__DATA FOR THE TASK__.

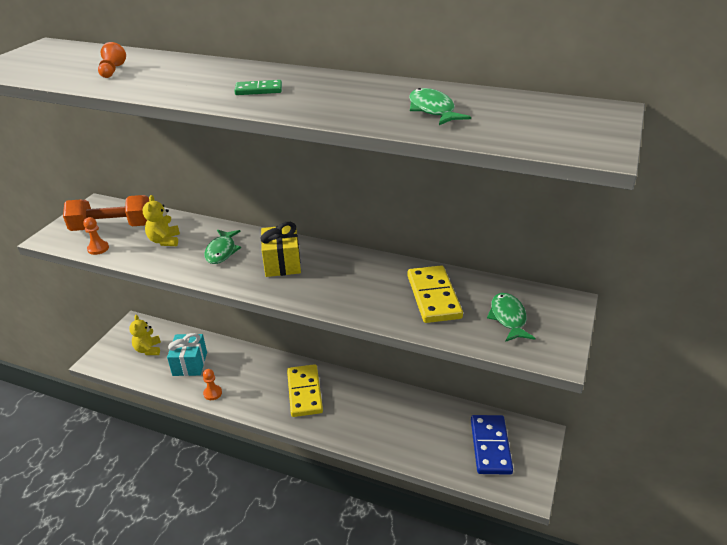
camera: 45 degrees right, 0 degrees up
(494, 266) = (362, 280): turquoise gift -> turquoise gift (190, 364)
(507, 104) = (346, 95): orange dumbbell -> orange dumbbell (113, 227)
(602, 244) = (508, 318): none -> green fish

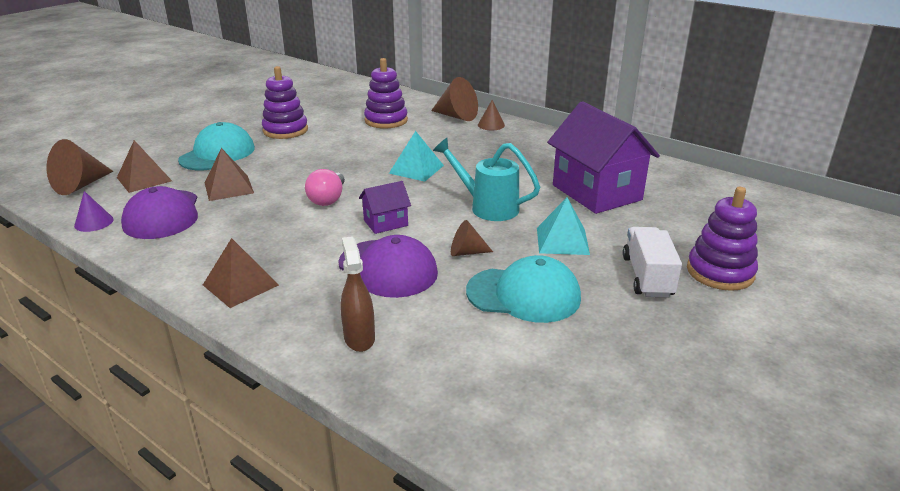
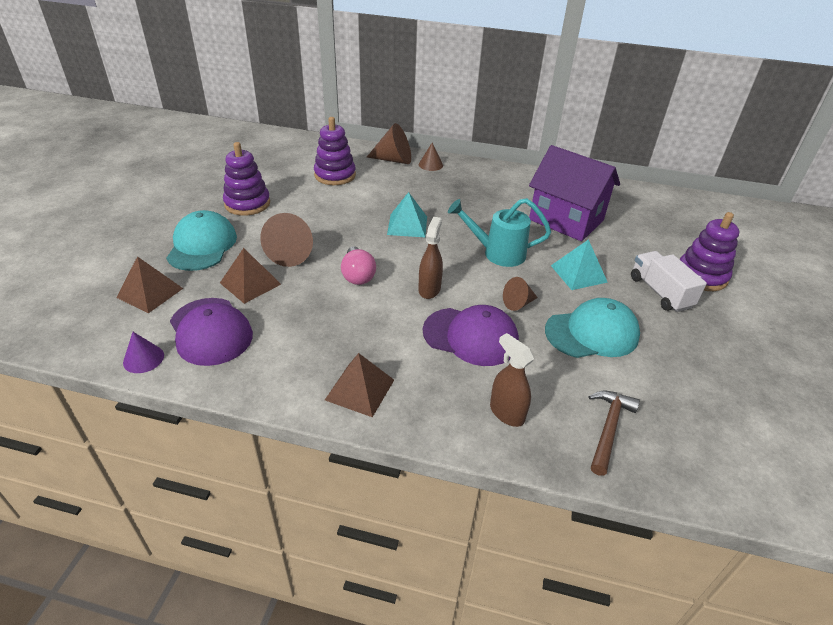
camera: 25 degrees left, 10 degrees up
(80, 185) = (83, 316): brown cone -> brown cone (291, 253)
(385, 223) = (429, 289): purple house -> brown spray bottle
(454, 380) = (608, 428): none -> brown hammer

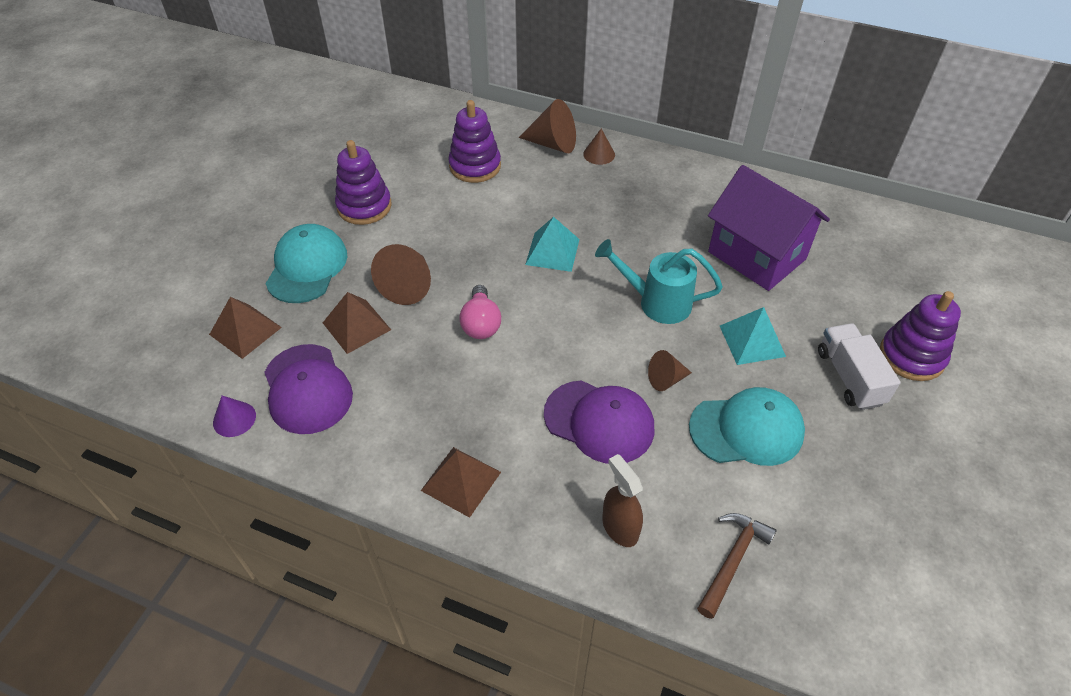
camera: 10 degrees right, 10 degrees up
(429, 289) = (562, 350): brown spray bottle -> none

__WHAT YOU NEED TO DO__. Your answer should be one number: how many lines in the material hold the string "camera".

__COMPLETED EXERCISE__. 3